Your goal:
Within the listing below, count the lines that have the string "black". Answer with that number only.

Task data:
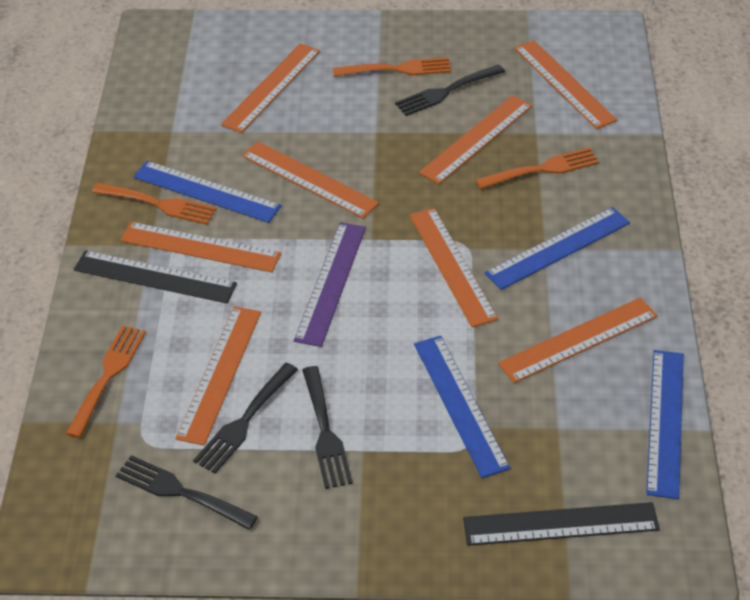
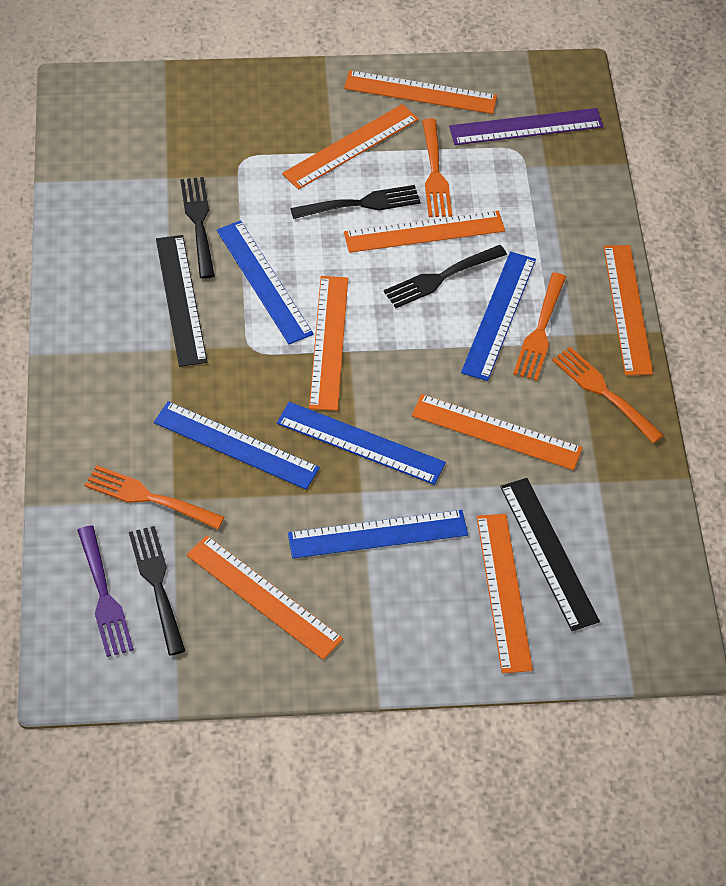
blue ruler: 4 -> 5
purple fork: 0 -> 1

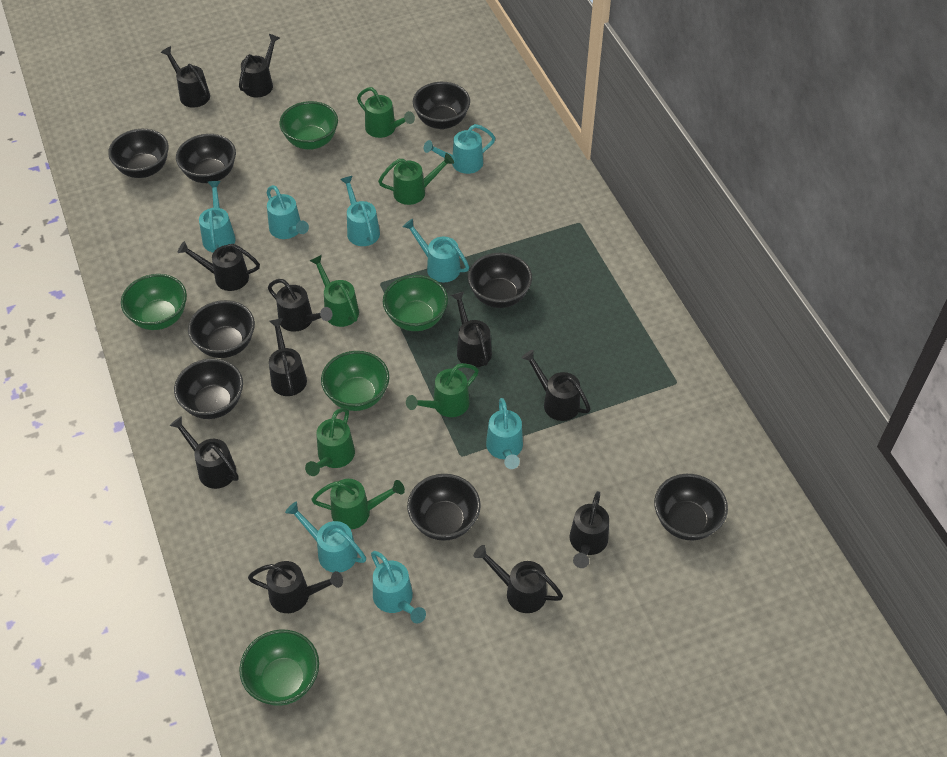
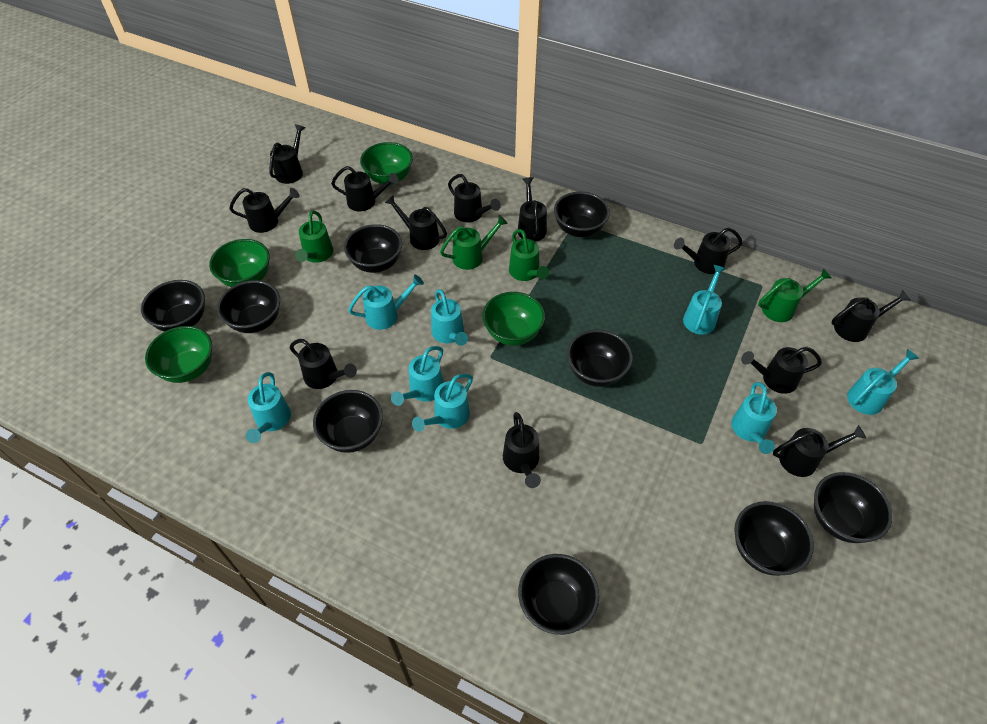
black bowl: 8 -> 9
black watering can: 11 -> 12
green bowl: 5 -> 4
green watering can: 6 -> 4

Response to this exercise:
2